• What you should do
Would you please return the lines of the material that contain the word "turned"?

>>>>

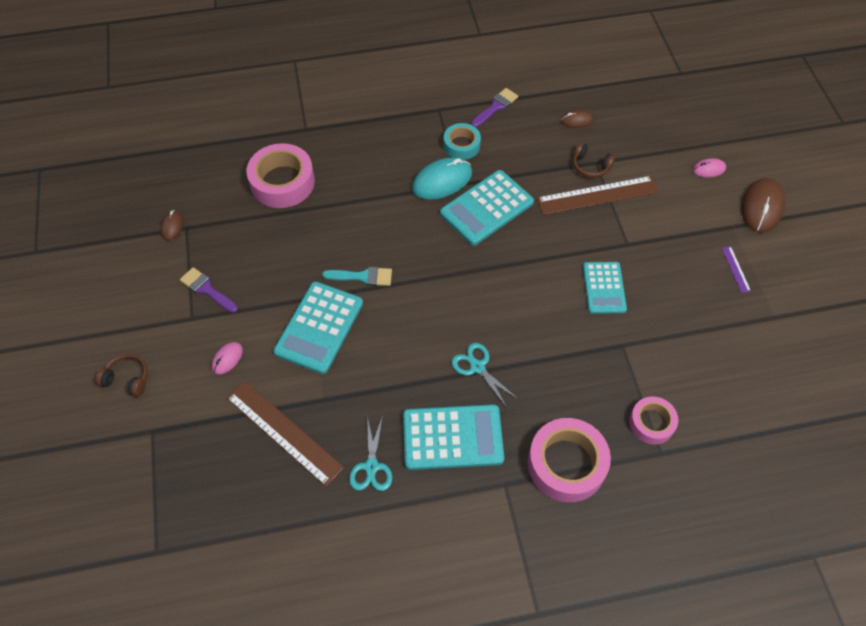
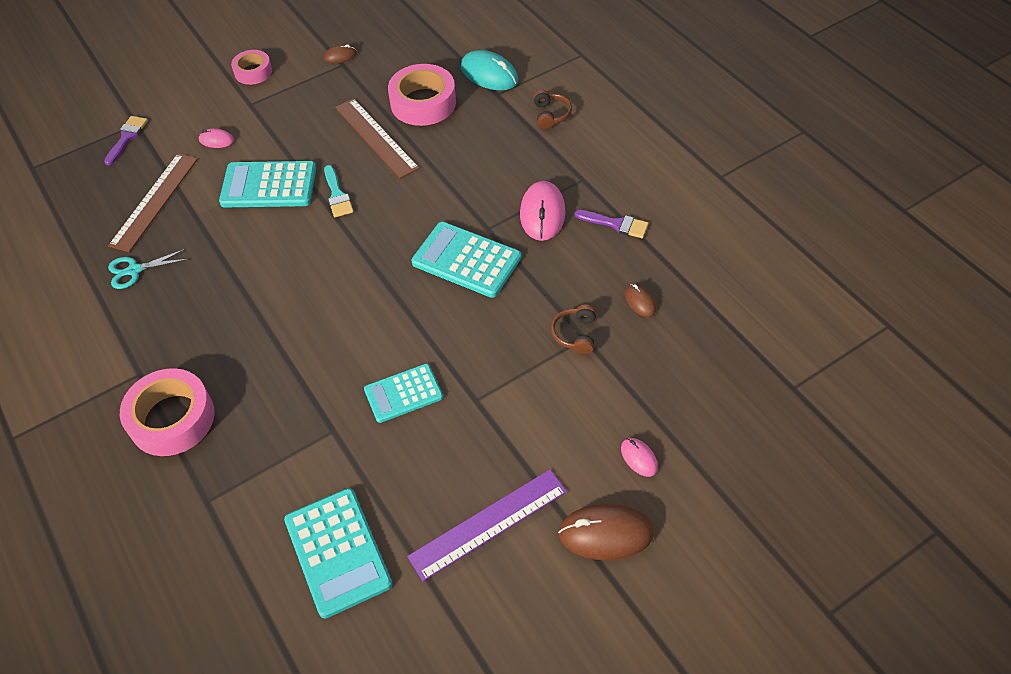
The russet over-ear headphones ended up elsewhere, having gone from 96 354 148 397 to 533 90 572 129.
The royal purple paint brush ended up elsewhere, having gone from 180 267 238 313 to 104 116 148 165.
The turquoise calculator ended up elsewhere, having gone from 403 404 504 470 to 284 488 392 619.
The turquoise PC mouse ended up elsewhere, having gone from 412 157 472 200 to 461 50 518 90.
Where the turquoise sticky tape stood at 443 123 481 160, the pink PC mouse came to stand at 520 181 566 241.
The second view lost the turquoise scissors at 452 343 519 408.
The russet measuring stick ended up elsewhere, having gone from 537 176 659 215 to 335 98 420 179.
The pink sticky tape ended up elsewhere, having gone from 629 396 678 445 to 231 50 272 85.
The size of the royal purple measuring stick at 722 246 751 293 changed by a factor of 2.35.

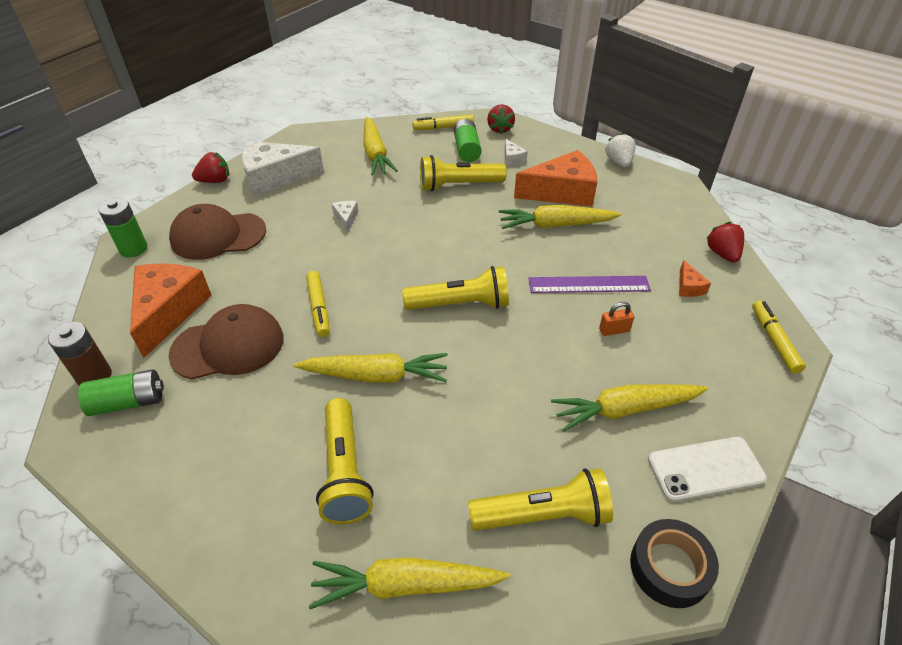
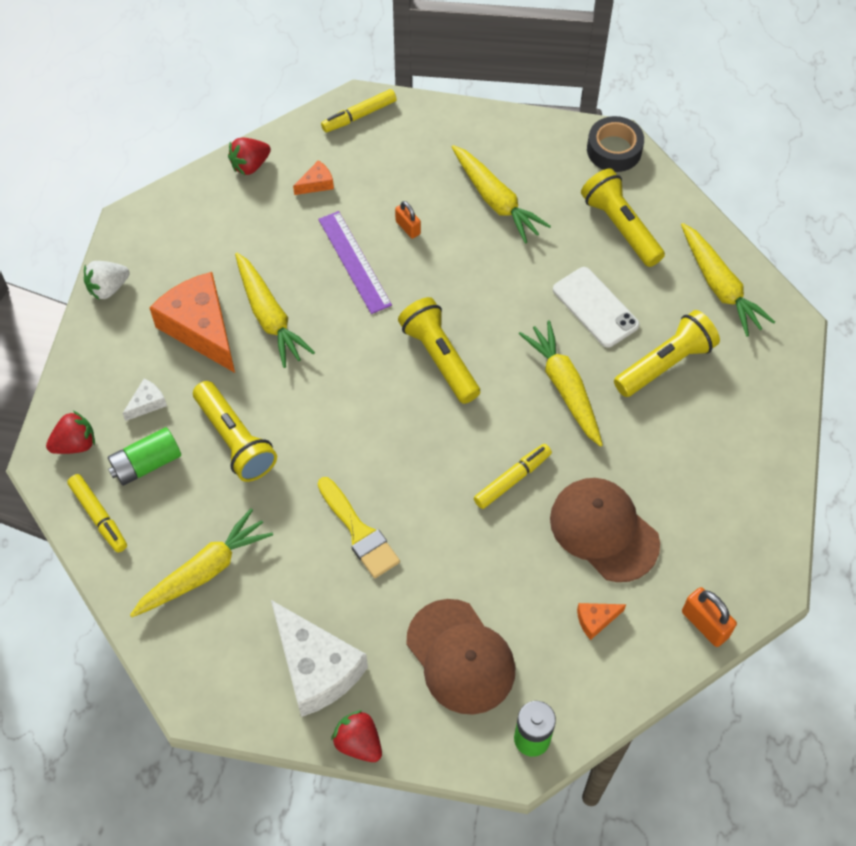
Where the russet power cell stood at 48 322 112 386, the orange-coloured small lock came to stand at 682 587 737 647.
The second view lost the emerald power cell at 78 369 164 416.
The size of the orange-coloured cheese at 130 263 212 358 changed by a factor of 0.43.
Where the snow-white cheese stood at 332 201 358 233, the golden paint brush came to stand at 318 477 400 578.
The snow-white smartphone ended up elsewhere, having gone from 648 437 767 502 to 553 267 640 348.

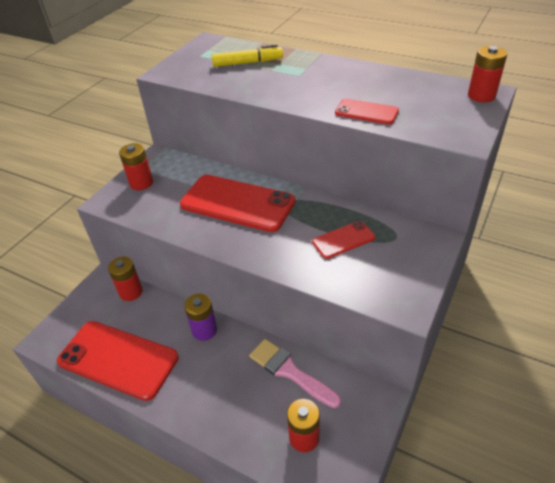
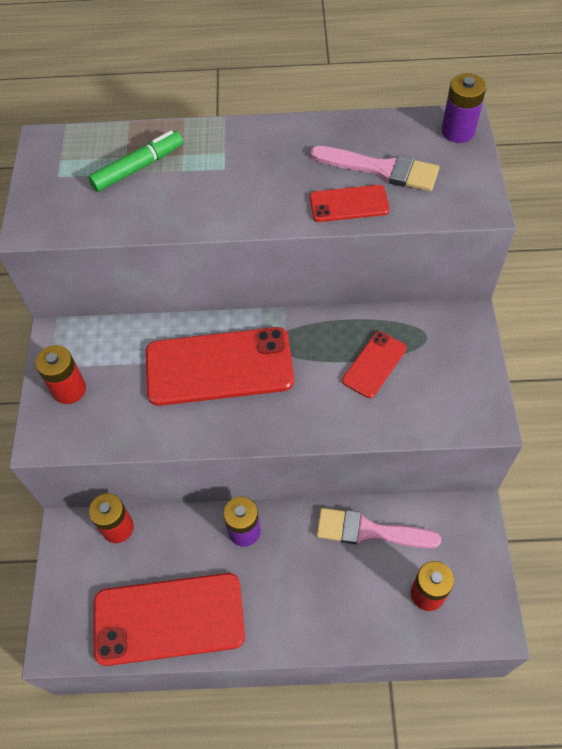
What was the golden felt pen at 212 45 283 67 turned into the emerald felt pen at 88 130 183 192.
What was the crimson power cell at 468 46 508 102 turned into the royal purple power cell at 442 73 486 143.
The second view gained the pink paint brush at 310 146 439 191.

<<<<

• Answer to this exercise
What was the golden felt pen at 212 45 283 67 turned into the emerald felt pen at 88 130 183 192.
What was the crimson power cell at 468 46 508 102 turned into the royal purple power cell at 442 73 486 143.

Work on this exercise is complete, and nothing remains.